=== Action item ===
Copy the records below exactly, omitting any pictures they contain.

=== Excerpted records ===

——

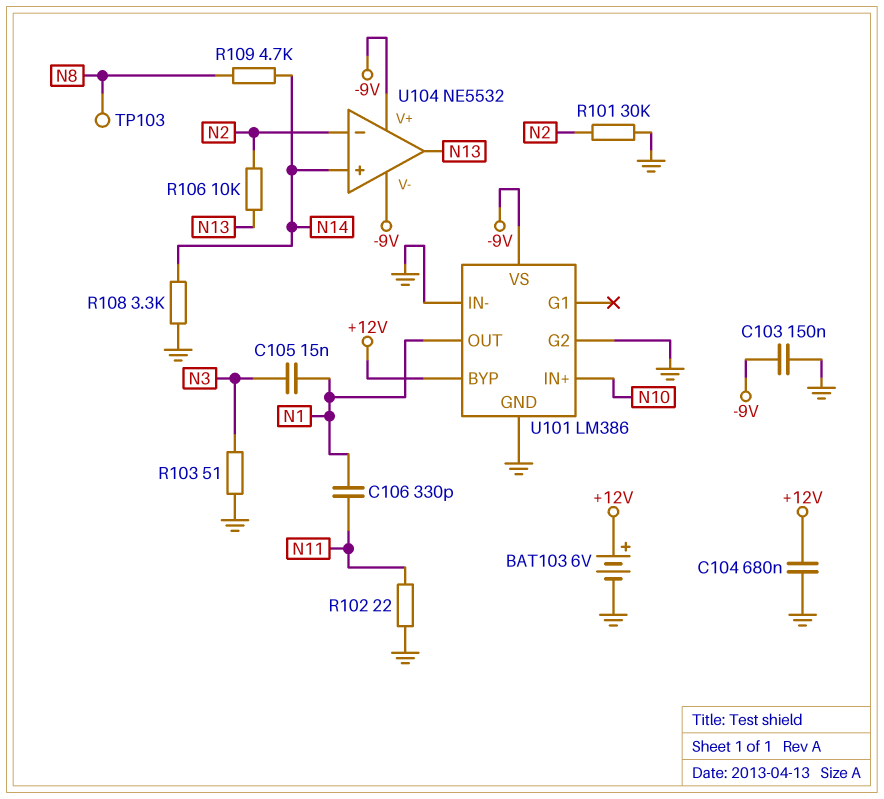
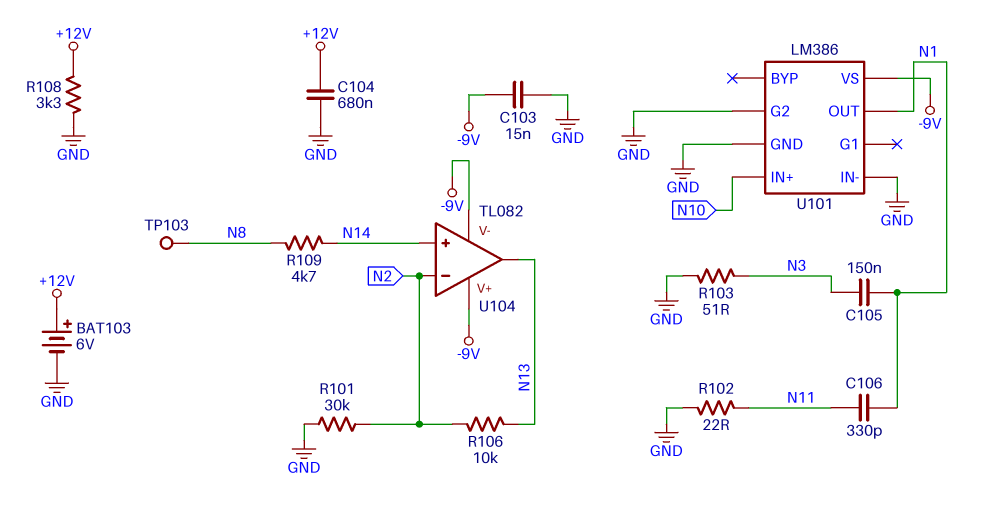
C103: 150nF (-9V, GND) -> 15nF (-9V, GND)
C105: 15nF (N1, N3) -> 150nF (N1, N3)
R108: 3.3k (GND, N14) -> 3.3k (+12V, GND)
U101 pin BYP: +12V -> none
U104: NE5532 -> TL082

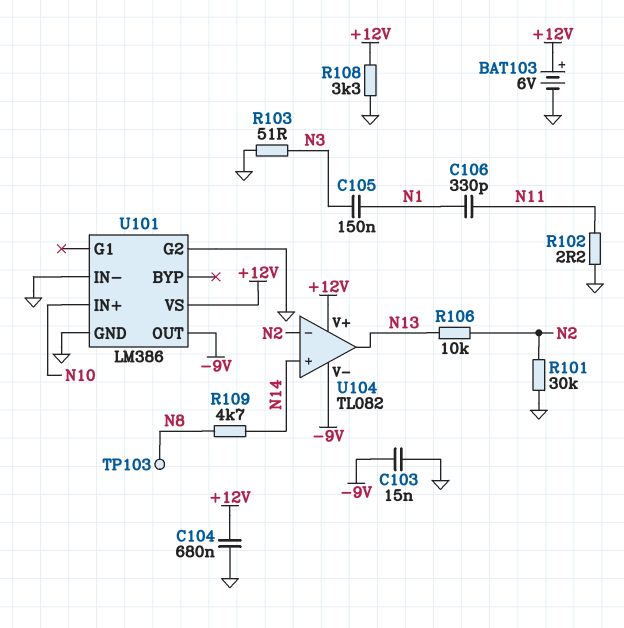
R102: 22 (GND, N11) -> 2.2 (GND, N11)
U101 pin OUT: N1 -> -9V
U101 pin VS: -9V -> +12V
U104 pin V+: -9V -> +12V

——

=== Completed task ===
C103: 150nF (-9V, GND) -> 15nF (-9V, GND)
C105: 15nF (N1, N3) -> 150nF (N1, N3)
R108: 3.3k (GND, N14) -> 3.3k (+12V, GND)
U101 pin BYP: +12V -> none
U104: NE5532 -> TL082

R102: 22 (GND, N11) -> 2.2 (GND, N11)
U101 pin OUT: N1 -> -9V
U101 pin VS: -9V -> +12V
U104 pin V+: -9V -> +12V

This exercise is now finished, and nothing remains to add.